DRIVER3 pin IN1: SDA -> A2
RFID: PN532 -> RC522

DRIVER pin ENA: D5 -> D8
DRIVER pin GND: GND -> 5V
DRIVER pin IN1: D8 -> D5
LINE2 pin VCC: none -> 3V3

> _WHAT THIS TASK INVOLVES_
Output the complete data exactly as written.

> _RESULT OF THIS EXERCISE_
DRIVER3 pin IN1: SDA -> A2
RFID: PN532 -> RC522

DRIVER pin ENA: D5 -> D8
DRIVER pin GND: GND -> 5V
DRIVER pin IN1: D8 -> D5
LINE2 pin VCC: none -> 3V3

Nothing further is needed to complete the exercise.